Dataset records below:

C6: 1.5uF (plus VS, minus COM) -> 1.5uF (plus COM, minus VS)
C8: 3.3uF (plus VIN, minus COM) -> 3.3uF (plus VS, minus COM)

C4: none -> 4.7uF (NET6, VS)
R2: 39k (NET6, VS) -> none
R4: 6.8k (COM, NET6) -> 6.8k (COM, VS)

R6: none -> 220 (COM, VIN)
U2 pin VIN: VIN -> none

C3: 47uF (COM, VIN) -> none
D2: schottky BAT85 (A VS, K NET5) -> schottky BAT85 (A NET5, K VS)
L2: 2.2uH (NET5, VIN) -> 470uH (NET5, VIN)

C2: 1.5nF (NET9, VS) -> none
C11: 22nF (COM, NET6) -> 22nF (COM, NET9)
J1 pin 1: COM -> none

End of Dataset records.
Dataset records below:

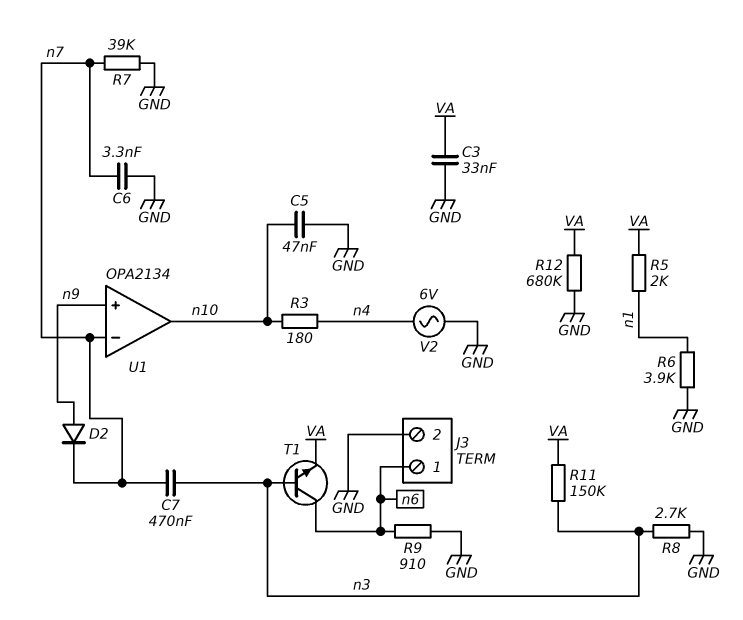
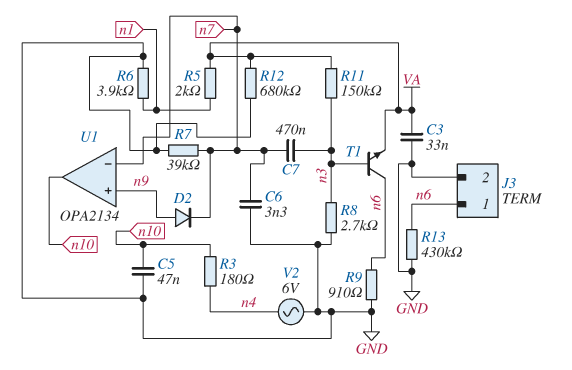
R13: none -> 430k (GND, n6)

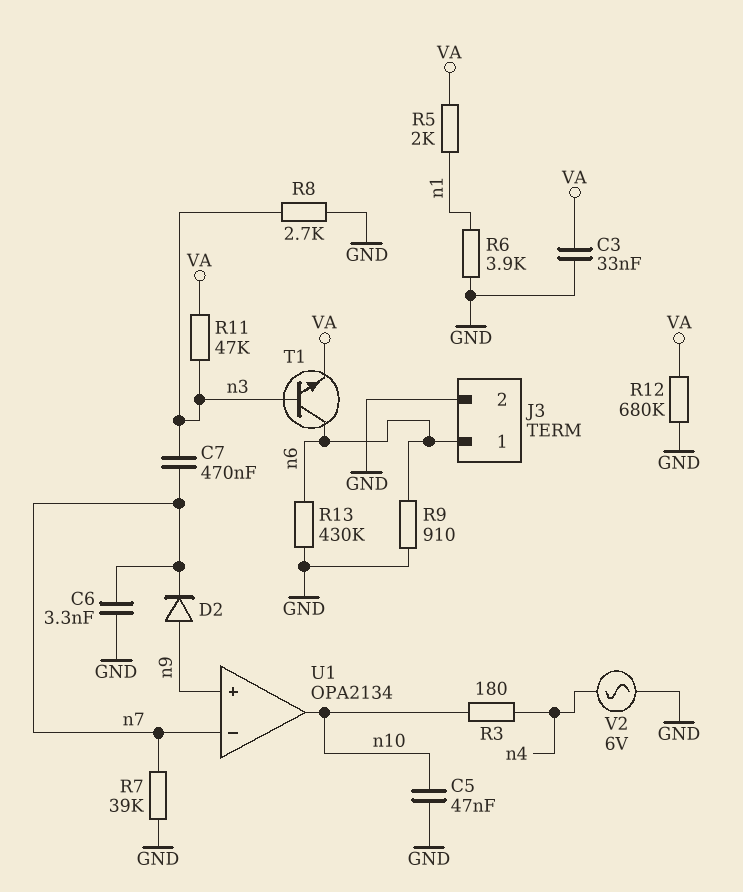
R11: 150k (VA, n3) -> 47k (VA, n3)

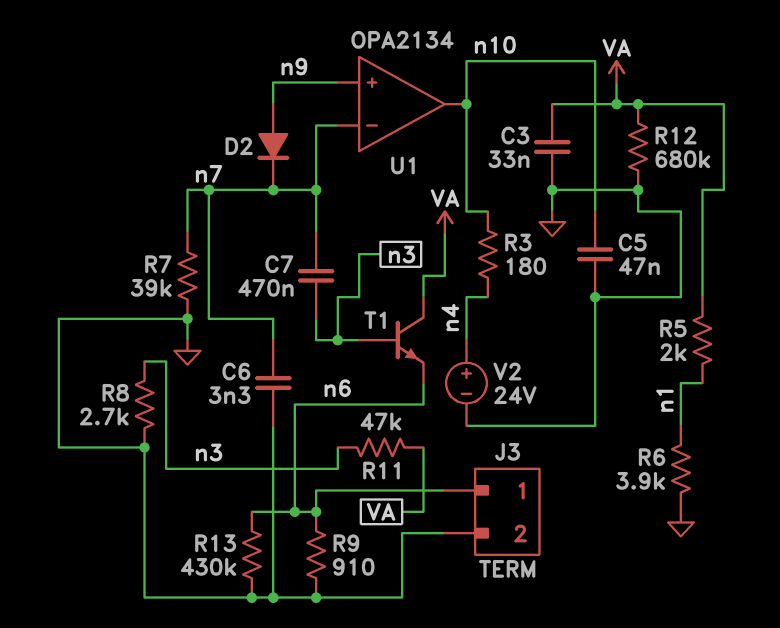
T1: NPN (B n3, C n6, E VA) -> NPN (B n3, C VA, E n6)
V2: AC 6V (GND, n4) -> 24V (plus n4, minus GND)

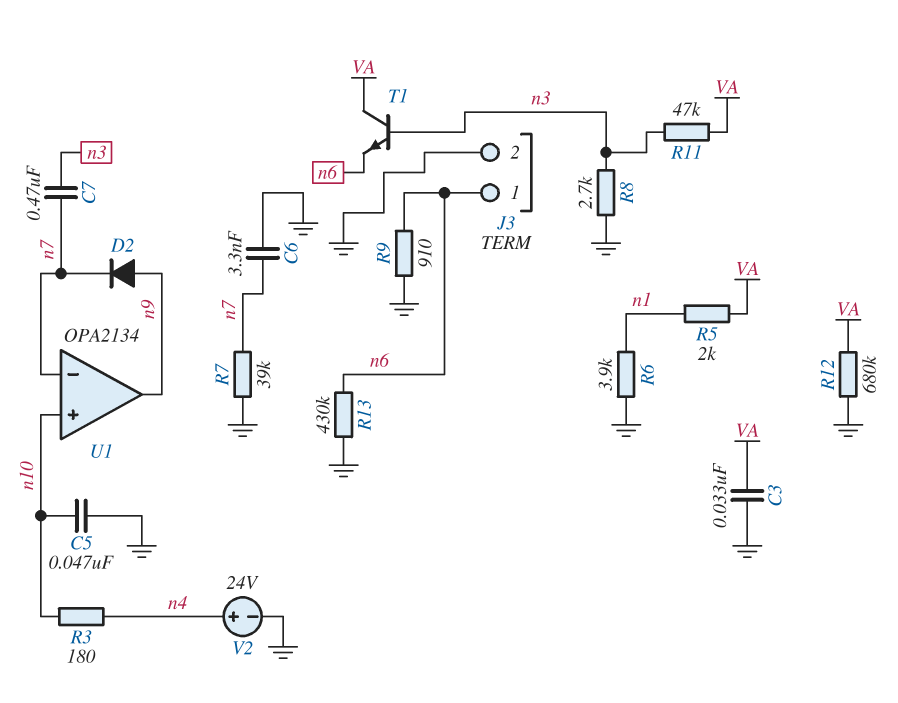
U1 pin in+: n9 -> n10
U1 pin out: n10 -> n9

End of Dataset records.

### Instructions for the task
Above are the entries. Quote exactly the lines from the one bearing "C6: 1.5uF (plus" through the one bearing "J1 pin 1: COM -> none".

### Your solution
C6: 1.5uF (plus VS, minus COM) -> 1.5uF (plus COM, minus VS)
C8: 3.3uF (plus VIN, minus COM) -> 3.3uF (plus VS, minus COM)

C4: none -> 4.7uF (NET6, VS)
R2: 39k (NET6, VS) -> none
R4: 6.8k (COM, NET6) -> 6.8k (COM, VS)

R6: none -> 220 (COM, VIN)
U2 pin VIN: VIN -> none

C3: 47uF (COM, VIN) -> none
D2: schottky BAT85 (A VS, K NET5) -> schottky BAT85 (A NET5, K VS)
L2: 2.2uH (NET5, VIN) -> 470uH (NET5, VIN)

C2: 1.5nF (NET9, VS) -> none
C11: 22nF (COM, NET6) -> 22nF (COM, NET9)
J1 pin 1: COM -> none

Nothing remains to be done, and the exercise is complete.